■ Work to complete
Look through the records that follow. Copy every line containing the word "OLED".

■ Change detection outputs
▼▼▼

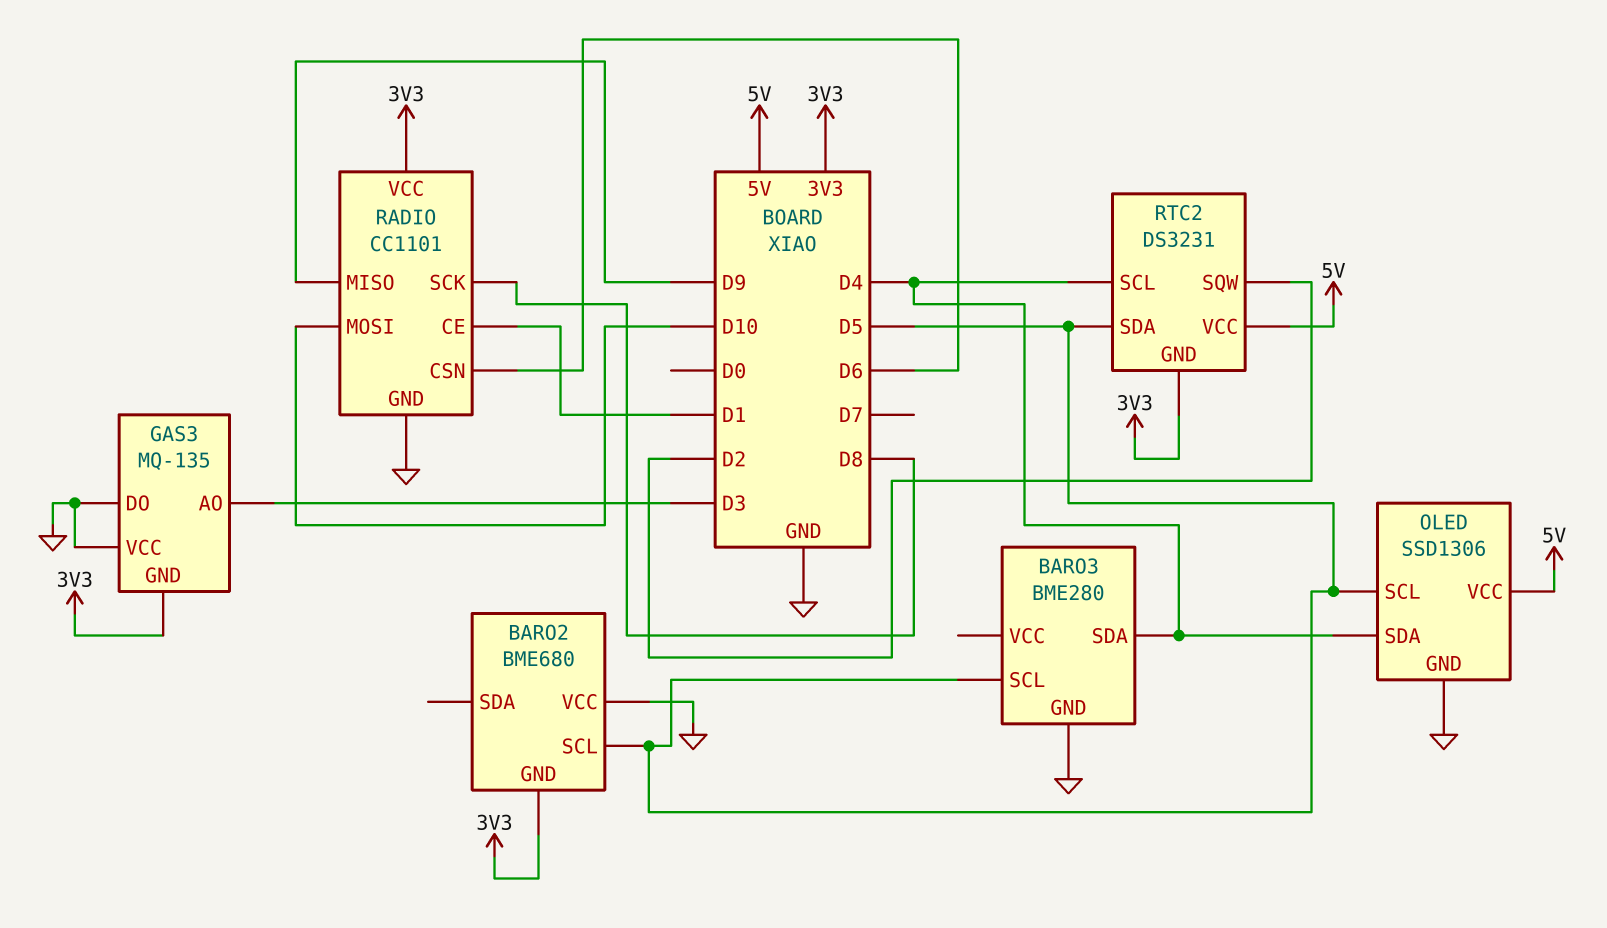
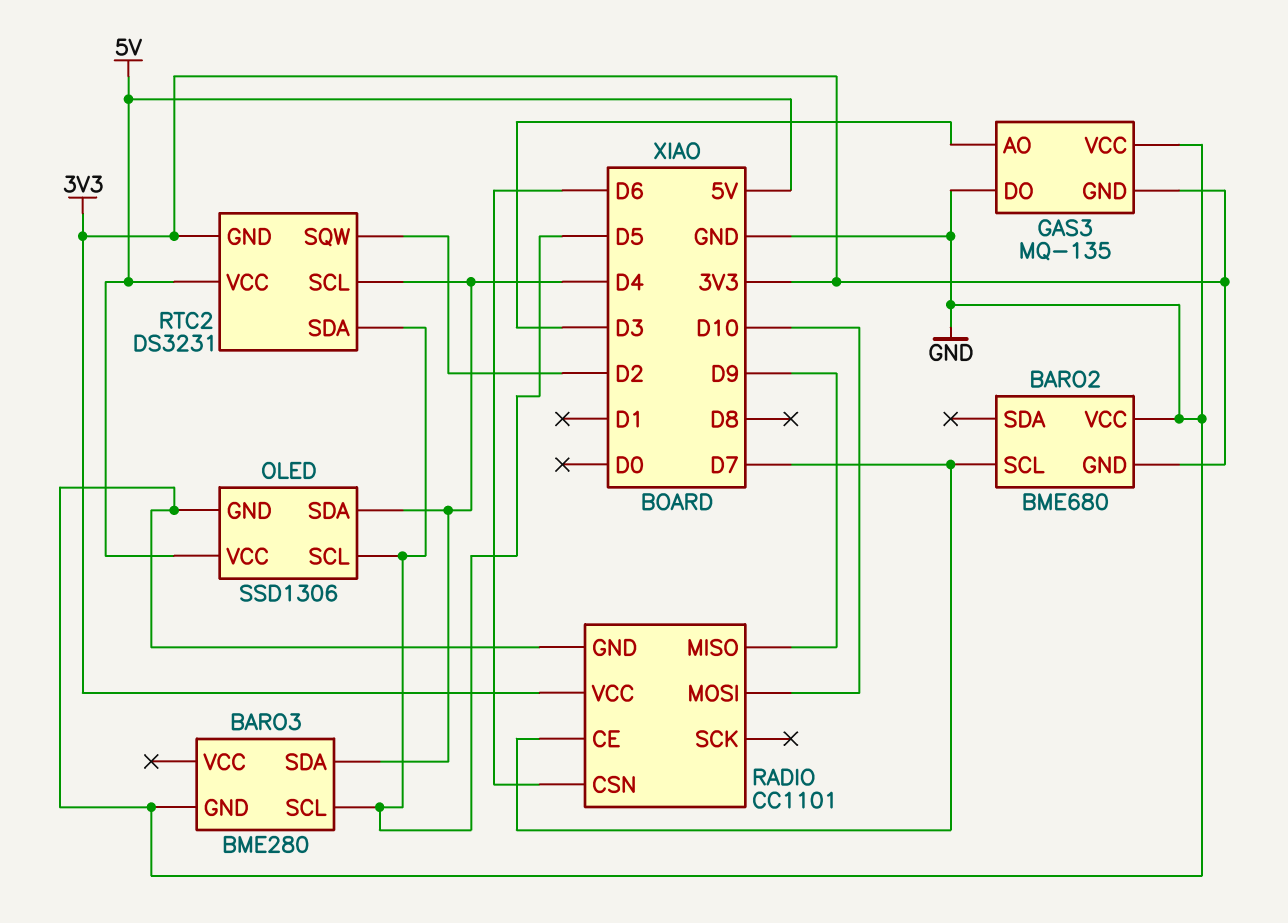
BARO2 pin SCL: D5 -> D7
RADIO pin CE: D1 -> D7
RADIO pin SCK: D8 -> none

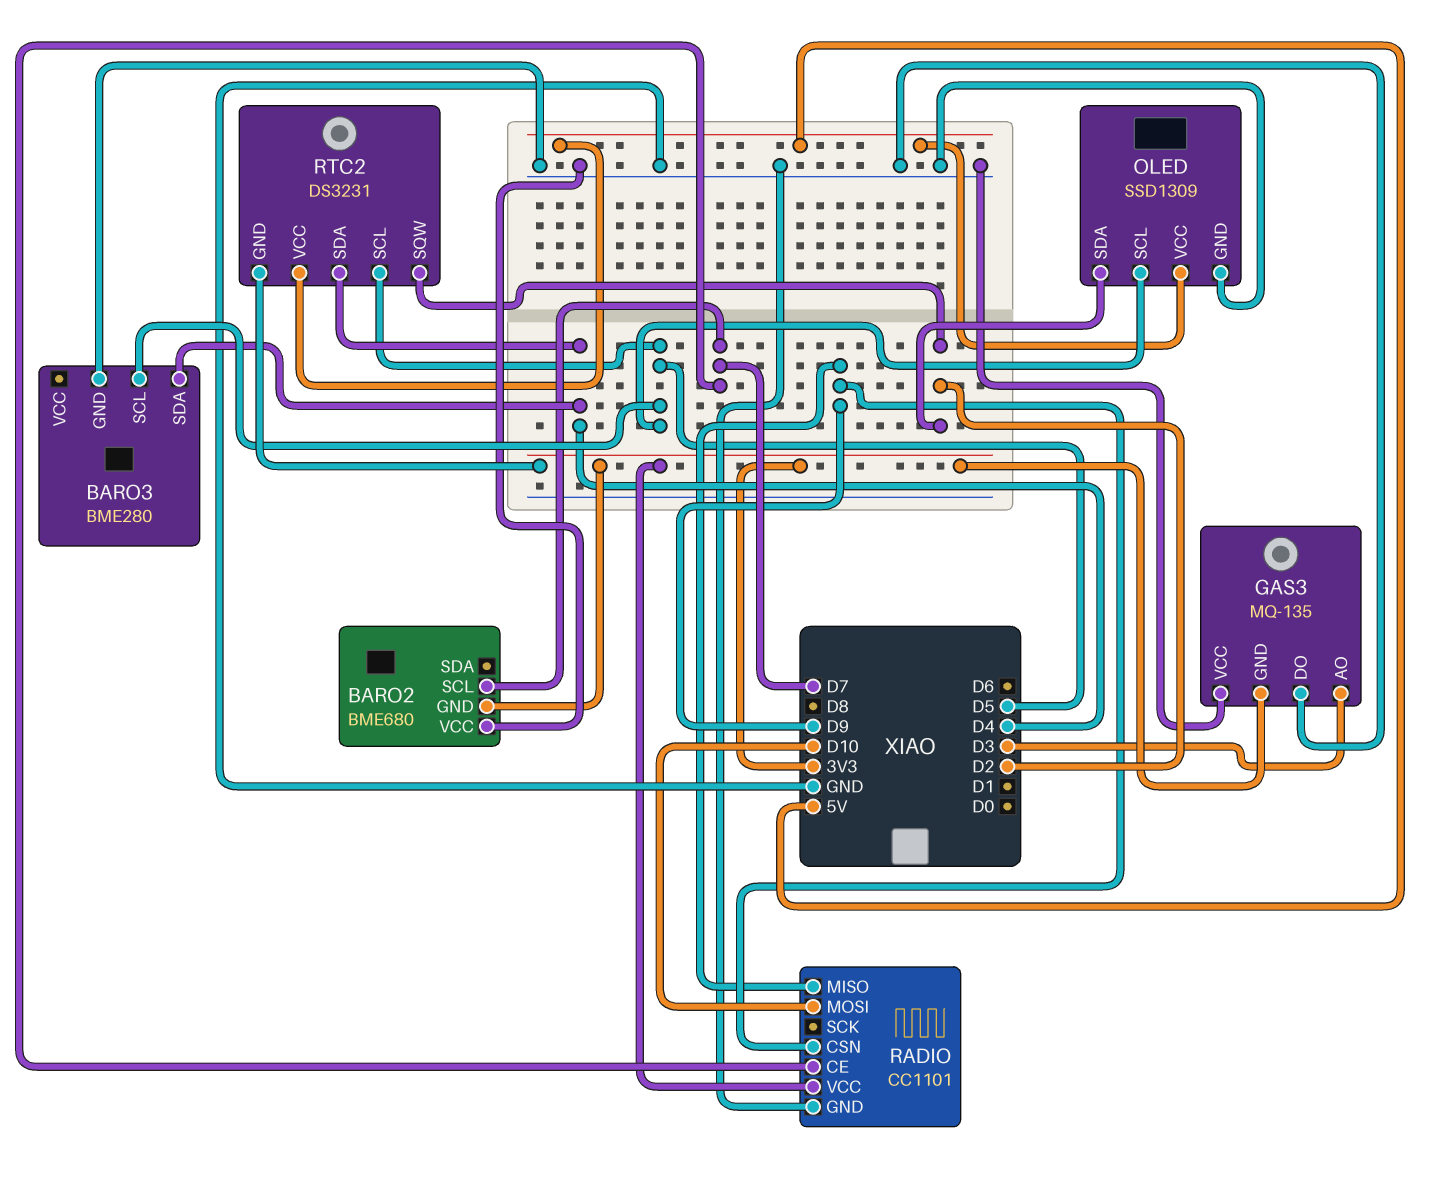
OLED: SSD1306 -> SSD1309
OLED pin SDA: D4 -> D2
RADIO pin CSN: D6 -> D9
RTC2 pin SCL: D4 -> D5
RTC2 pin SDA: D5 -> D4

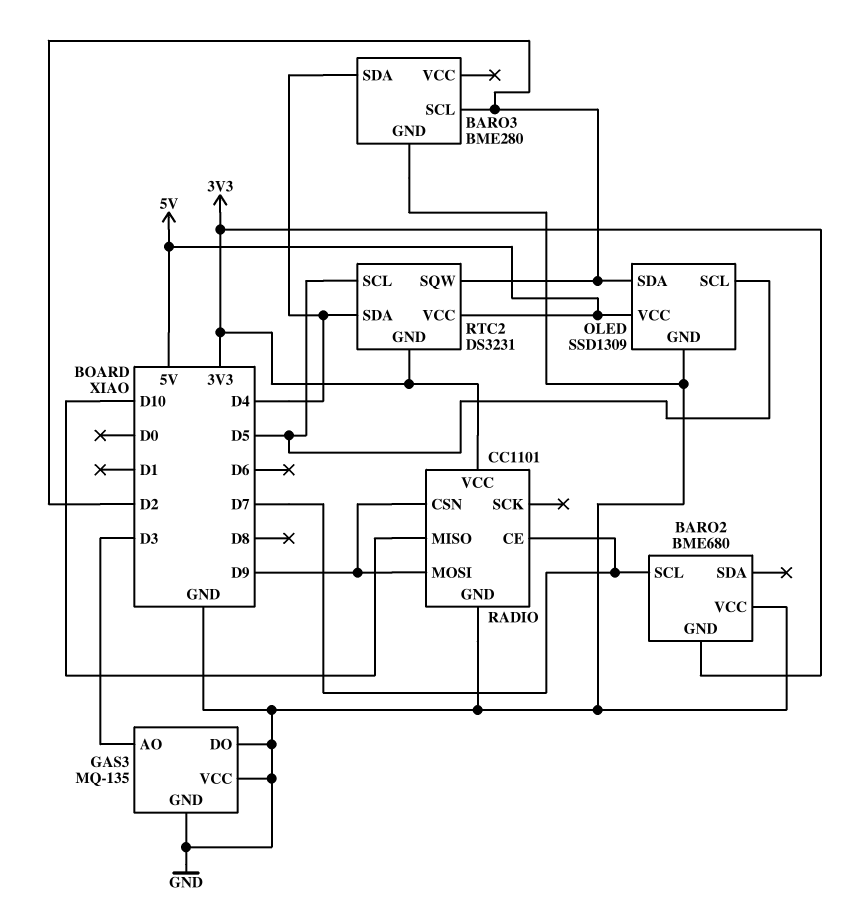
BARO3 pin SCL: D5 -> D2
GAS3 pin GND: 3V3 -> GND
RADIO pin MISO: D9 -> D10
RADIO pin MOSI: D10 -> D9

▲▲▲

■ Answer box
OLED: SSD1306 -> SSD1309
OLED pin SDA: D4 -> D2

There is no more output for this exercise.